→ **What is needed**: When you spot the word "down" in a line of the data below, copy that line.

#### Material provided

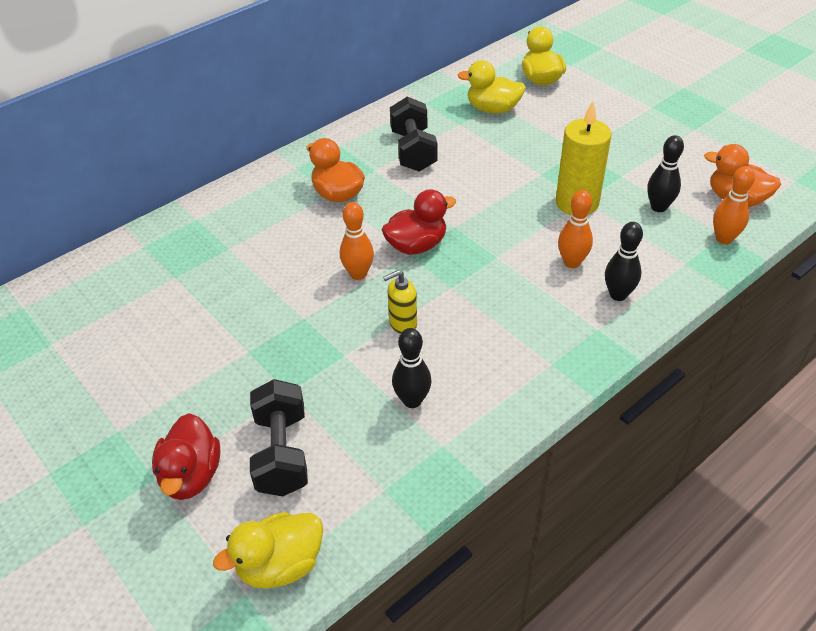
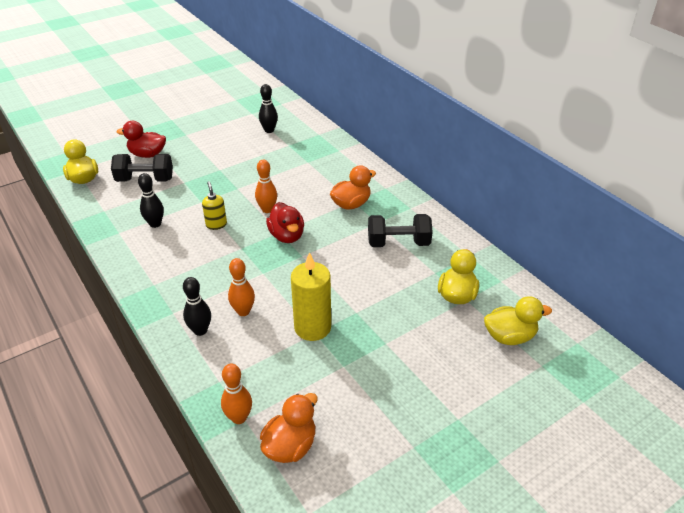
camera: 95 degrees right, 5 degrees down
black bowling pin [647,135,684,212] -> black bowling pin moved to [259,84,278,133]

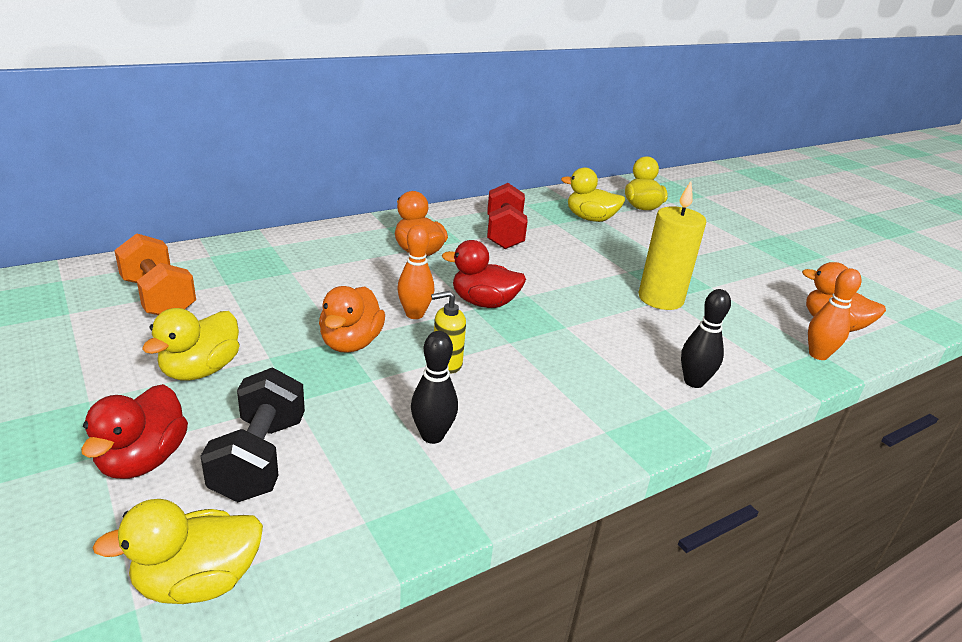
camera: 90 degrees left, 10 degrees down
orange bowling pin [228,258,255,316] -> none
black bowling pin [259,84,278,133] -> orange dumbbell [114,233,196,315]
red duck [266,202,304,243] -> red duck turned 150 degrees counterclockwise [442,240,526,308]
black dumbbell [368,214,433,247] -> red dumbbell [487,183,528,249]
none -> yellow duck [142,308,239,380]
none -> orange duck [319,286,385,353]

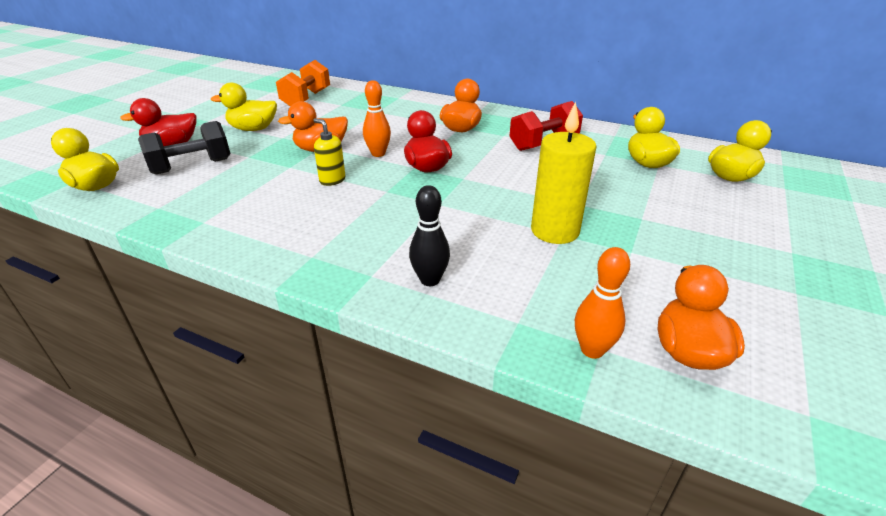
camera: 60 degrees right, 5 degrees up
black bowling pin [411,331,458,444] -> none

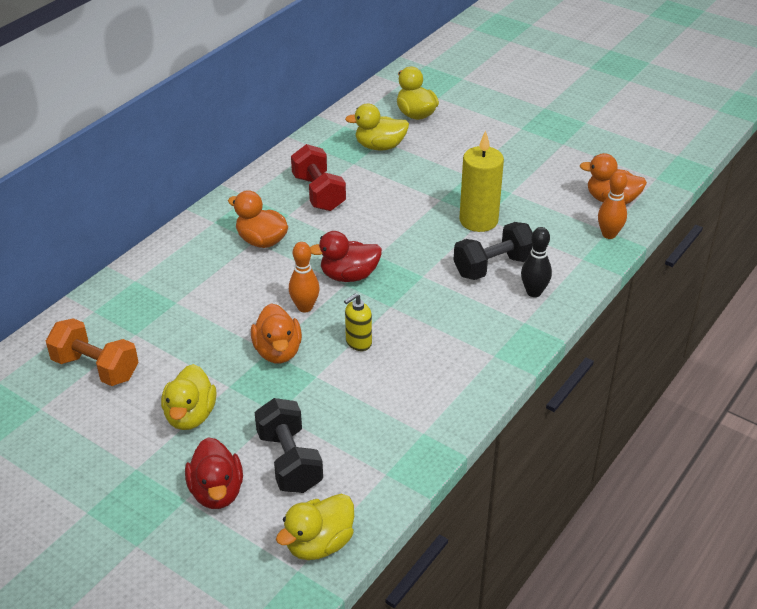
camera: 80 degrees left, 5 degrees up
none -> black dumbbell [453,222,533,280]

########

→ **Solution to this task**:
camera: 95 degrees right, 5 degrees down
camera: 90 degrees left, 10 degrees down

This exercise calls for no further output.